*WORK INSTRUCTIONS*
Copy out and return the lines from the one holding "R7: none -> 3.3k (SPK, STG)" to the end of the listing below, both included, omitting the pictures.

*EXTRACTED ENTRIES*
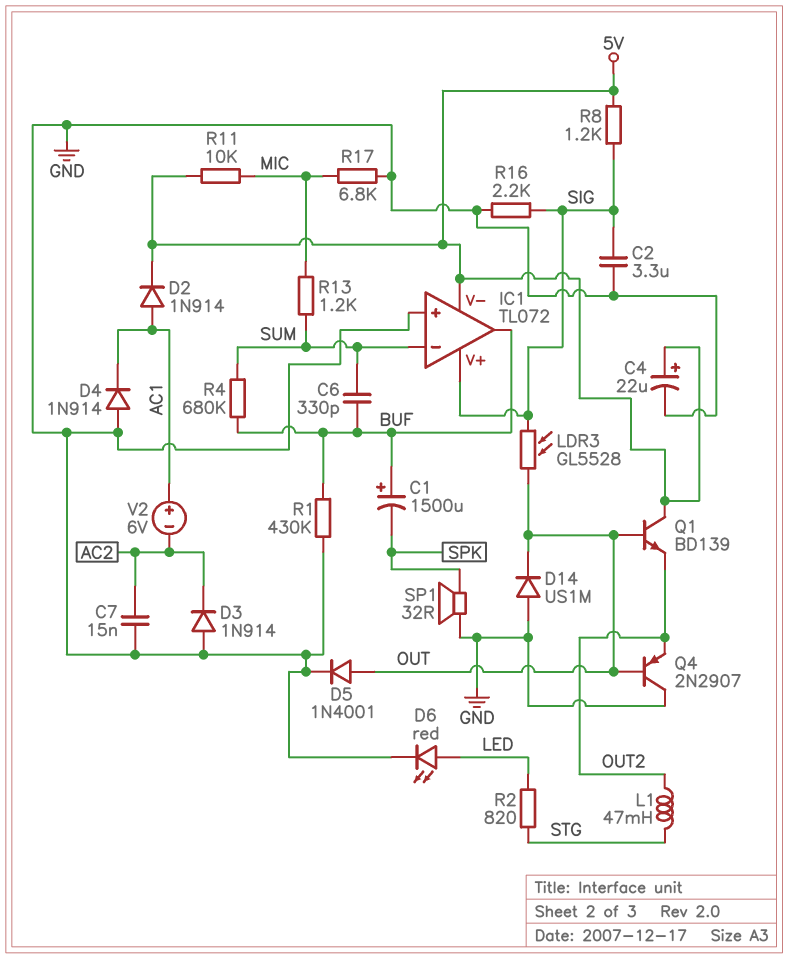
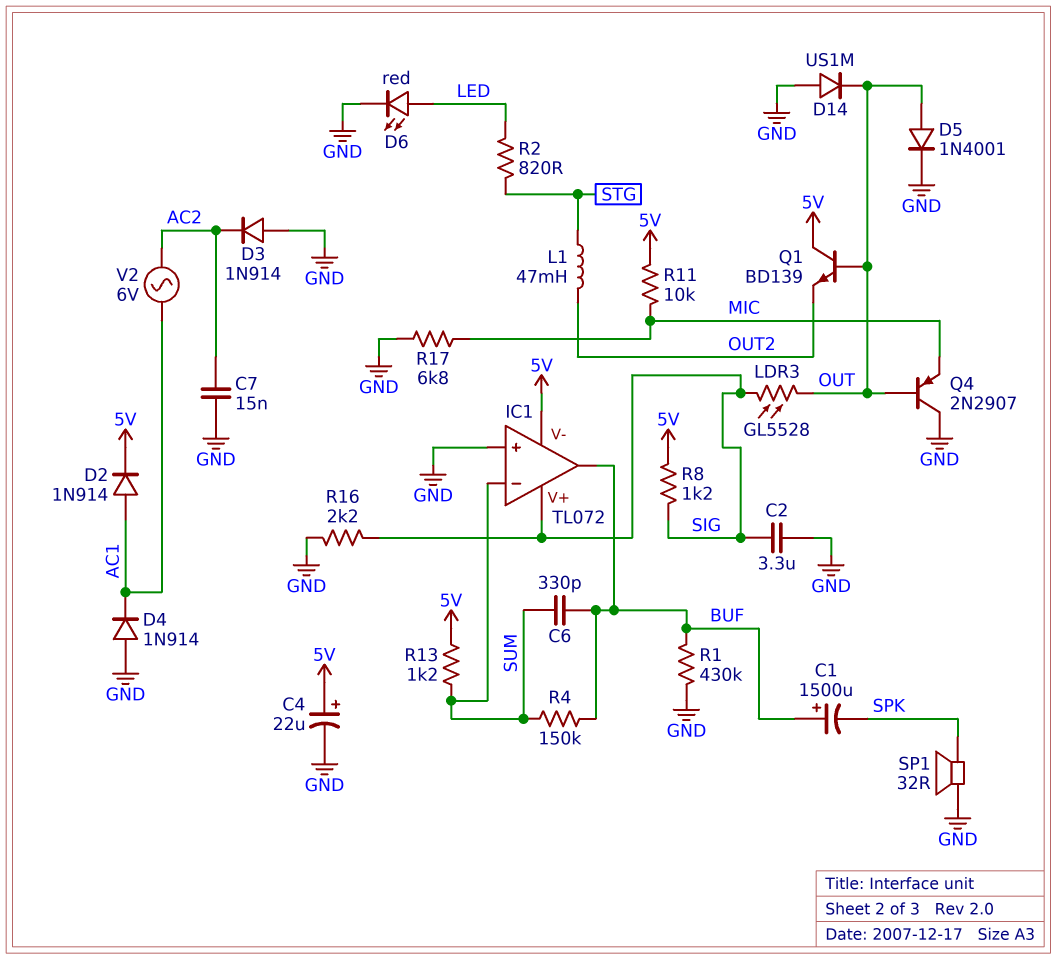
Q4: PNP 2N2907 (B OUT, C GND, E OUT2) -> PNP 2N2907 (B OUT, C GND, E MIC)
R4: 680k (BUF, SUM) -> 150k (BUF, SUM)
R13: 1.2k (MIC, SUM) -> 1.2k (5V, SUM)
V2: 6V (plus AC1, minus AC2) -> AC 6V (AC1, AC2)

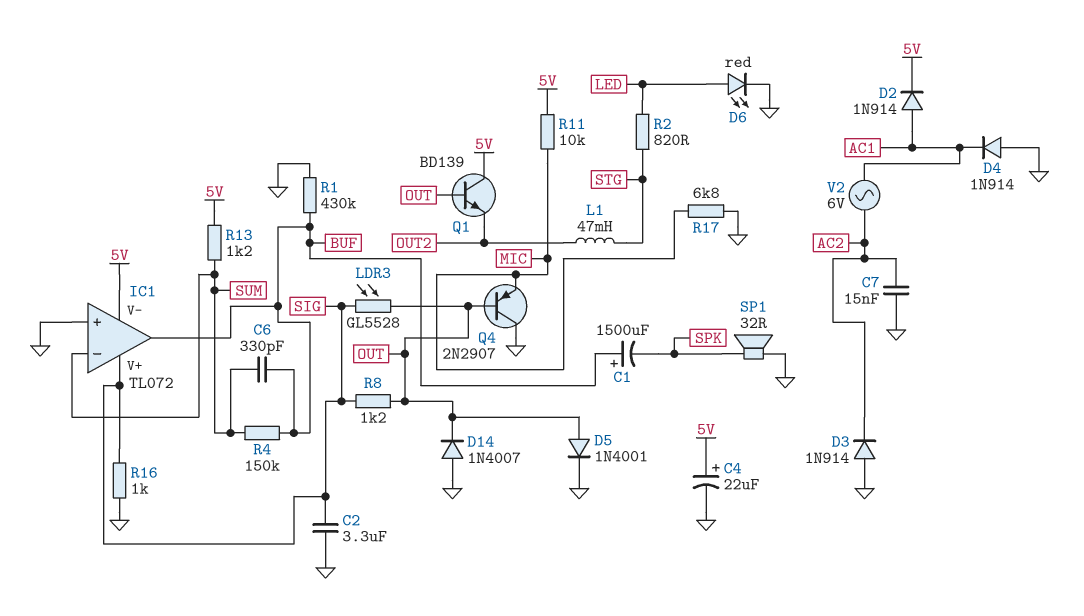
D14: diode US1M (A GND, K OUT) -> diode 1N4007 (A GND, K OUT)
R8: 1.2k (5V, SIG) -> 1.2k (OUT, SIG)
R16: 2.2k (GND, SIG) -> 1k (GND, SIG)

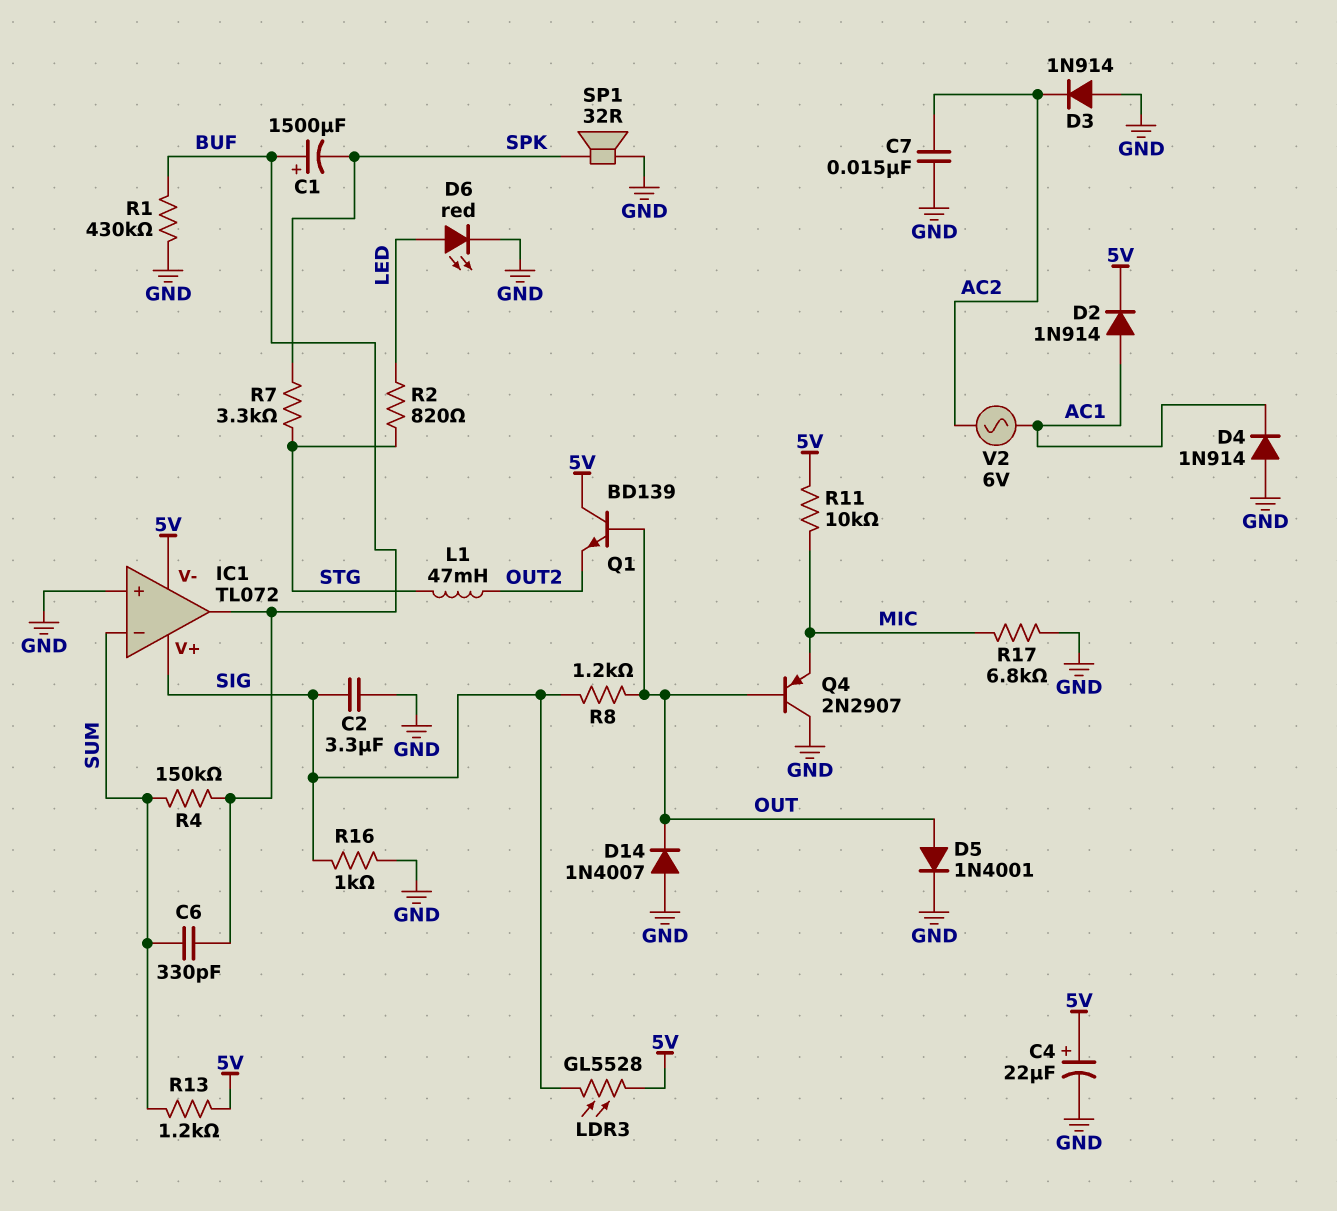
LDR3: GL5528 (OUT, SIG) -> GL5528 (5V, SIG)
R7: none -> 3.3k (SPK, STG)

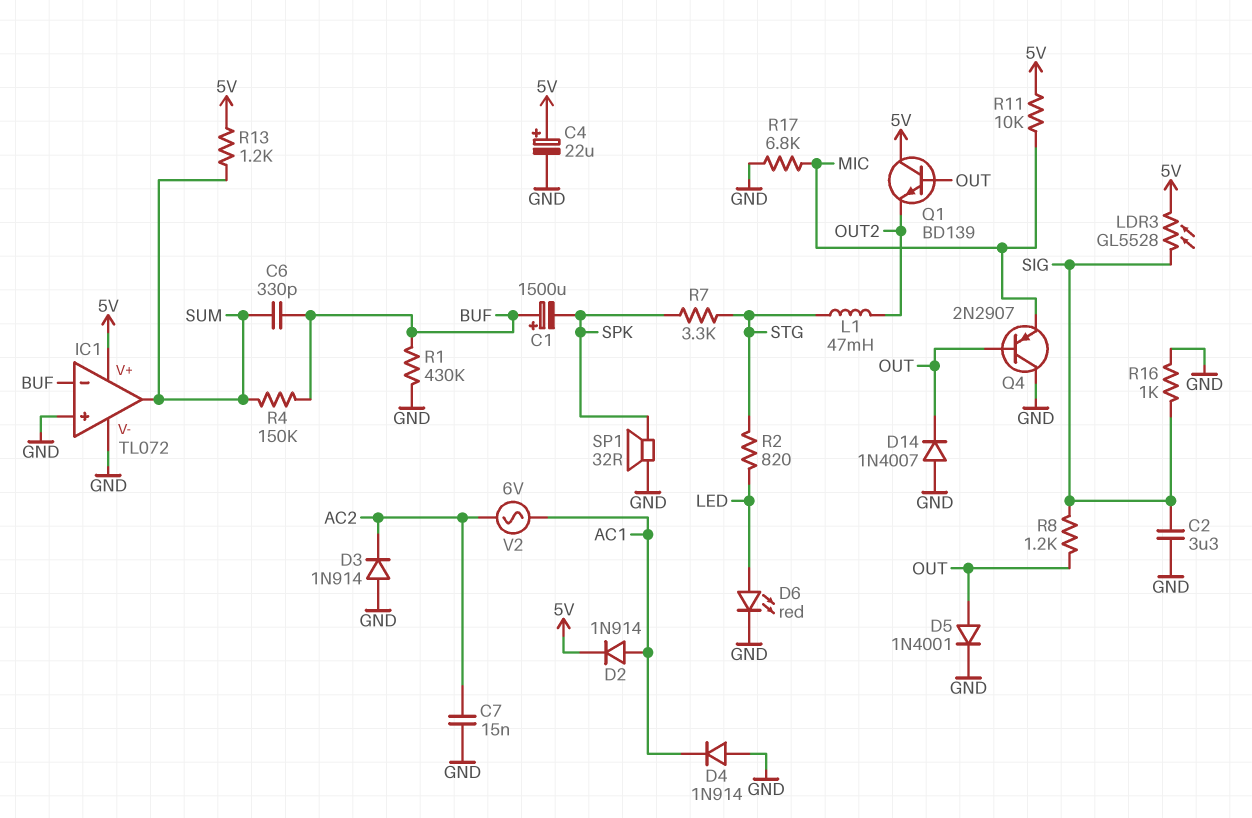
IC1 pin V+: SIG -> 5V
IC1 pin V-: 5V -> GND
IC1 pin in-: SUM -> BUF
IC1 pin out: BUF -> SUM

*REPLY TO THE TASK*
R7: none -> 3.3k (SPK, STG)

IC1 pin V+: SIG -> 5V
IC1 pin V-: 5V -> GND
IC1 pin in-: SUM -> BUF
IC1 pin out: BUF -> SUM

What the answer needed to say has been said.